*RECORD SET:*
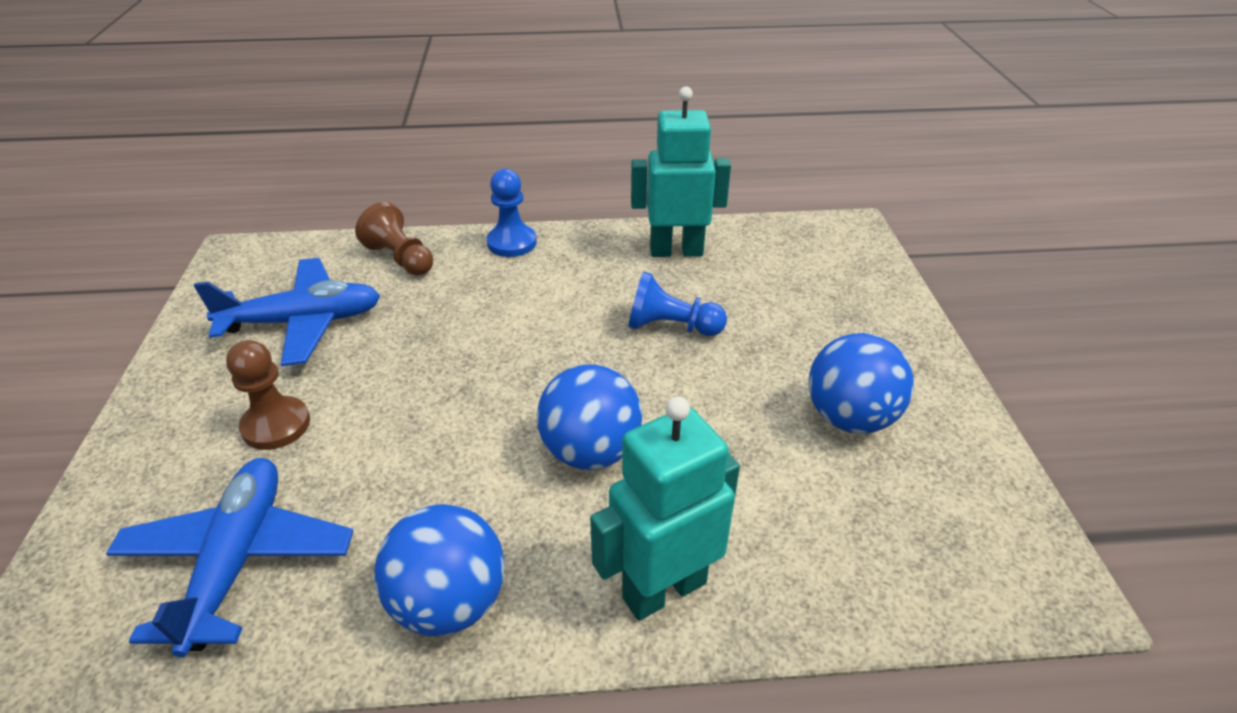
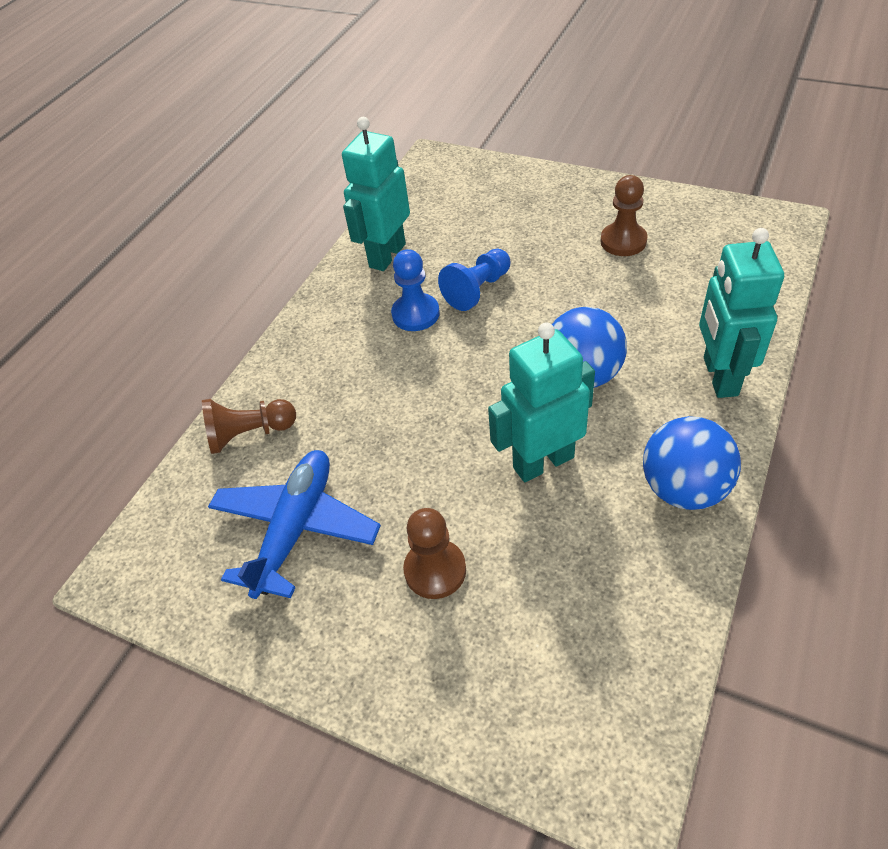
camera: 55 degrees left, 10 degrees up
(238, 560) = (584, 616): blue plane -> none
(442, 459) = (543, 462): none -> turquoise robot
(512, 243) = (291, 349): blue pawn -> blue pawn (415, 314)
(850, 418) = (623, 241): blue ball -> brown pawn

*TASK DETAILS:*
Could you output exactly the lines from the one containing "(512, 243) = (291, 349): blue" to the end of the entries above, both included, and no others?

*TASK SOLUTION:*
(512, 243) = (291, 349): blue pawn -> blue pawn (415, 314)
(850, 418) = (623, 241): blue ball -> brown pawn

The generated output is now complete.